* Data
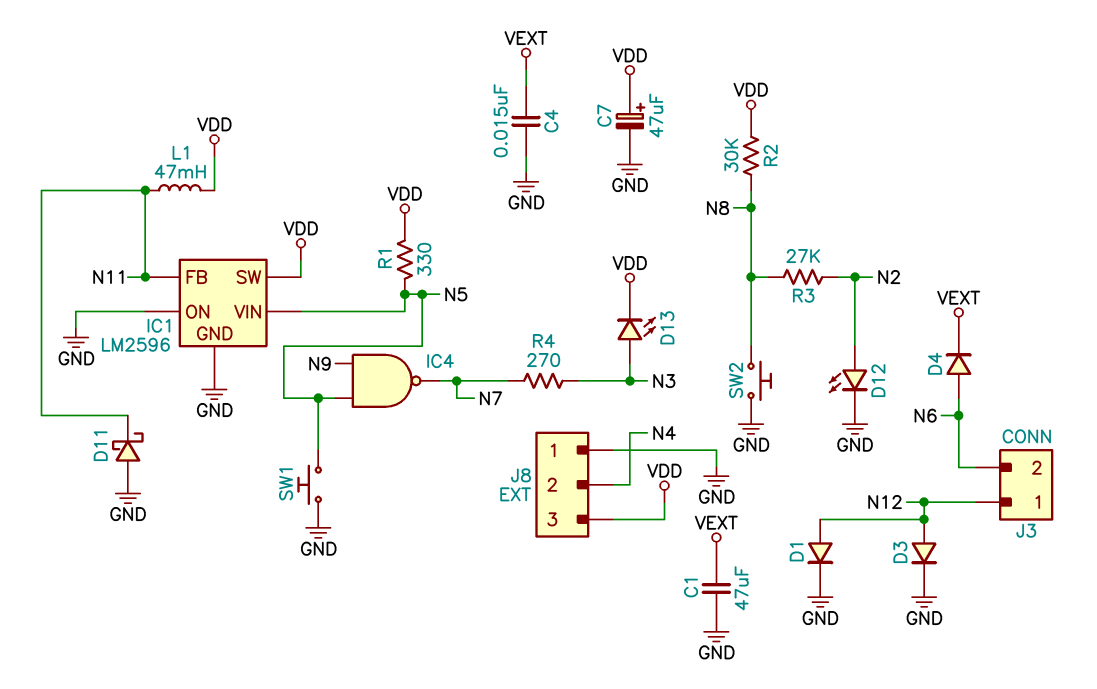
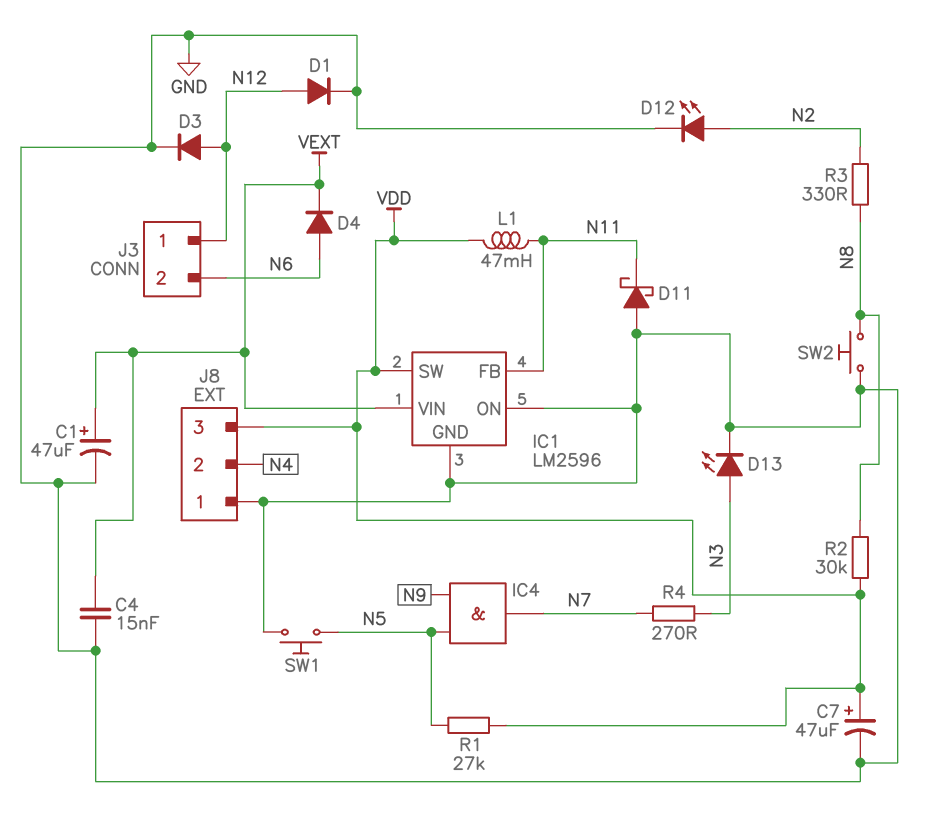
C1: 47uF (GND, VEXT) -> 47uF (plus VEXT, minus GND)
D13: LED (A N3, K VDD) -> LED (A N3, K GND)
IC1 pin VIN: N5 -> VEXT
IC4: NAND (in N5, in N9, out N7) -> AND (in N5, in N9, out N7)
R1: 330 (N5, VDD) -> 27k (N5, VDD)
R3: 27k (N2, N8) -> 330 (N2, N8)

--

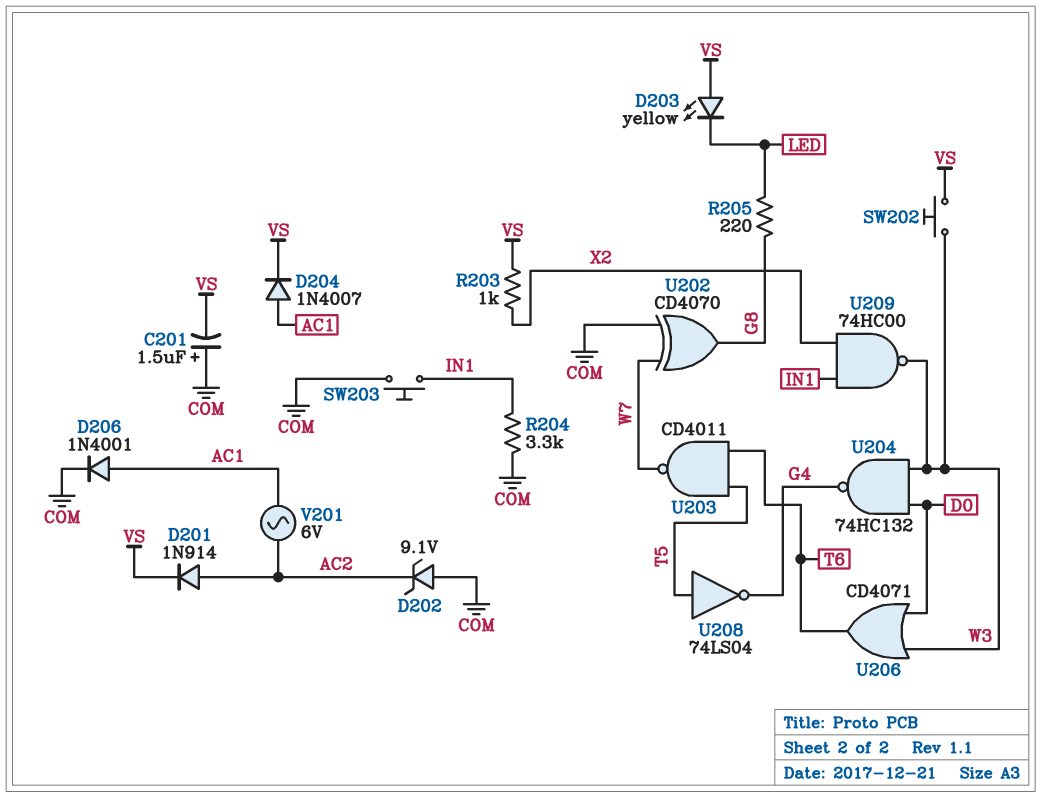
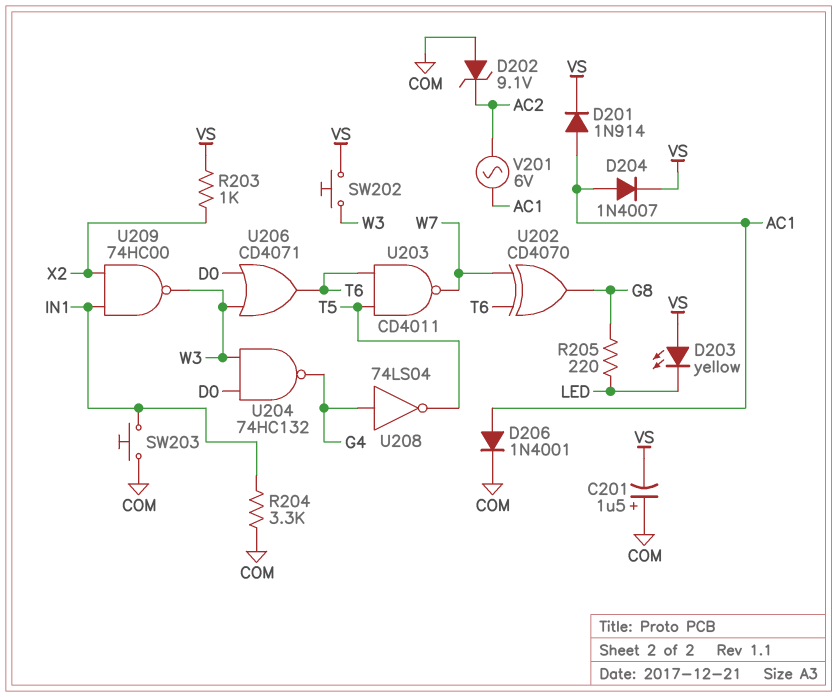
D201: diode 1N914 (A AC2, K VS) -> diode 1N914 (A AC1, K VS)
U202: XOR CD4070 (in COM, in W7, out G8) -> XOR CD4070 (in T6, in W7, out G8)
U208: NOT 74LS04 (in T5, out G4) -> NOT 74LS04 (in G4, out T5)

* Task
Lines wanted from the listing above: the line with "IC4: NAND (in" up to and including the line with "R3: 27k (N2, N8) -> 330 (N2, N8)". Please write them out exactly, adding nothing else.

* Task answer
IC4: NAND (in N5, in N9, out N7) -> AND (in N5, in N9, out N7)
R1: 330 (N5, VDD) -> 27k (N5, VDD)
R3: 27k (N2, N8) -> 330 (N2, N8)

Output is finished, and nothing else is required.